• _What you should do_
Please transcribe exactly the lines from the one containing "red dice: none" through the end of the records below, both included, and nothing else.

• _Available data_
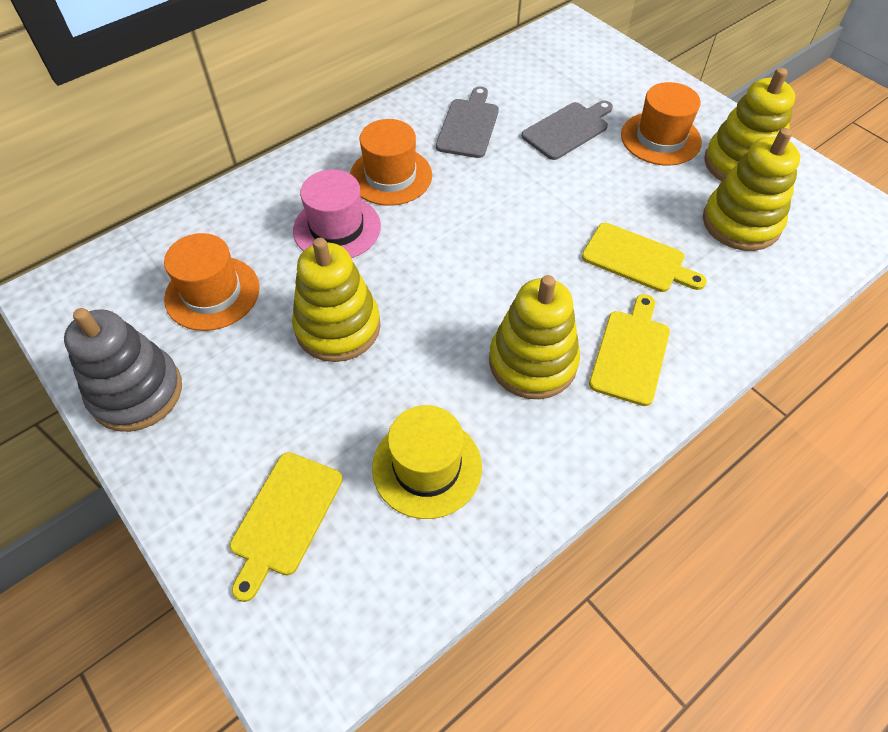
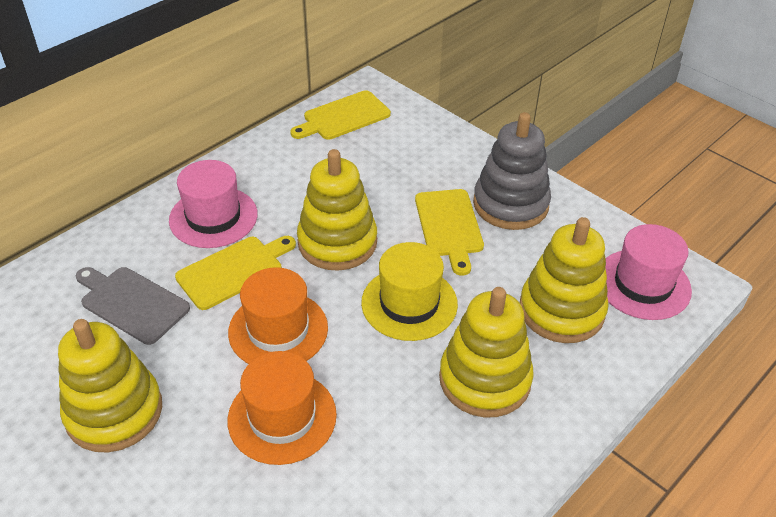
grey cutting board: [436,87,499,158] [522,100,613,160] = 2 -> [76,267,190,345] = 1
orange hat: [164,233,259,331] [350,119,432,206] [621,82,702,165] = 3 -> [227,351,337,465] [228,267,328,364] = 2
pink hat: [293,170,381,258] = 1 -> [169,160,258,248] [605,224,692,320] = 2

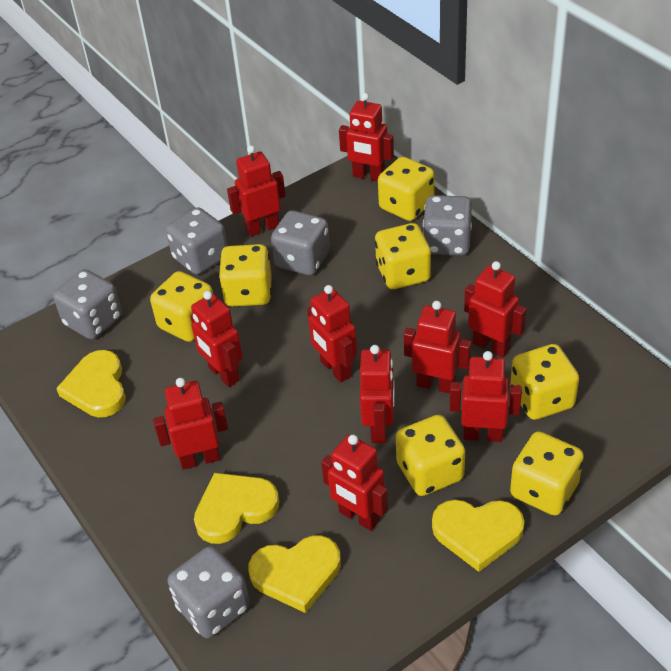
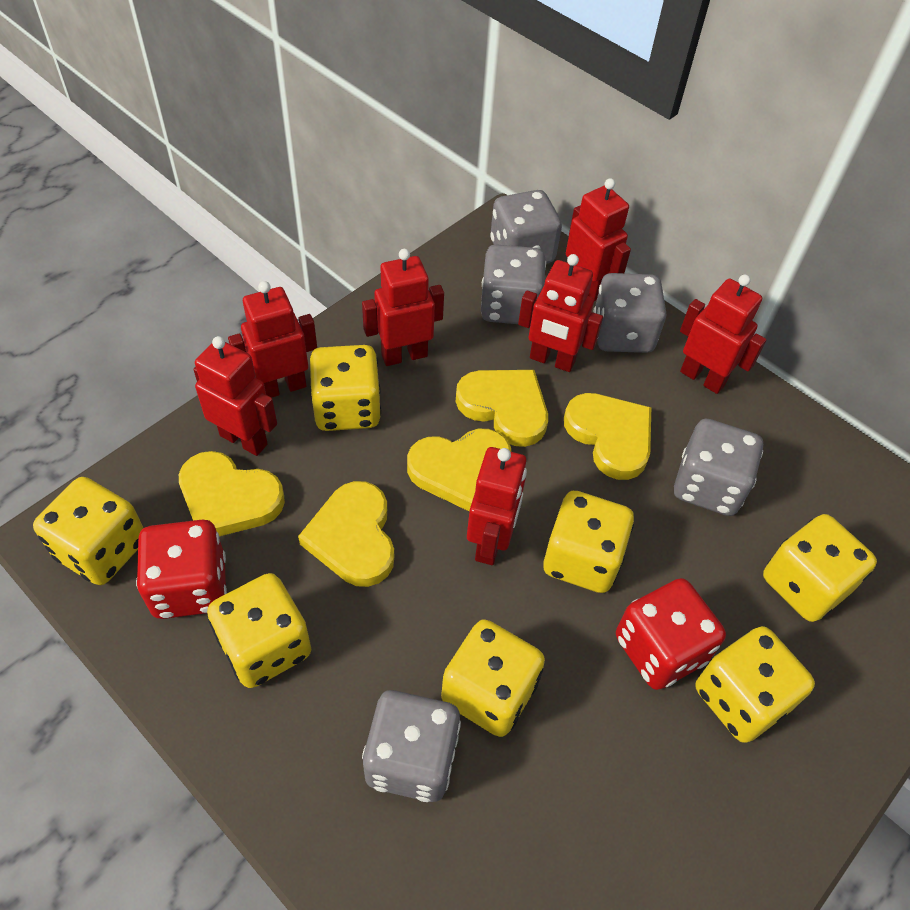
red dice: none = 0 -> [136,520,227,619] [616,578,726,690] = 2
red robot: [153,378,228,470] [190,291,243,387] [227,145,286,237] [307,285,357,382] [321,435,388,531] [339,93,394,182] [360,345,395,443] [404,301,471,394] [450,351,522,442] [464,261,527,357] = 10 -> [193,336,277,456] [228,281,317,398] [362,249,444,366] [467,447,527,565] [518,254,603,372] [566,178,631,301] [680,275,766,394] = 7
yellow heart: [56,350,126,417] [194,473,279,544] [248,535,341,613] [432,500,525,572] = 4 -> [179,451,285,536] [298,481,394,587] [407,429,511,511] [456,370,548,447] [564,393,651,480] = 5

• _Response area_
red dice: none = 0 -> [136,520,227,619] [616,578,726,690] = 2
red robot: [153,378,228,470] [190,291,243,387] [227,145,286,237] [307,285,357,382] [321,435,388,531] [339,93,394,182] [360,345,395,443] [404,301,471,394] [450,351,522,442] [464,261,527,357] = 10 -> [193,336,277,456] [228,281,317,398] [362,249,444,366] [467,447,527,565] [518,254,603,372] [566,178,631,301] [680,275,766,394] = 7
yellow heart: [56,350,126,417] [194,473,279,544] [248,535,341,613] [432,500,525,572] = 4 -> [179,451,285,536] [298,481,394,587] [407,429,511,511] [456,370,548,447] [564,393,651,480] = 5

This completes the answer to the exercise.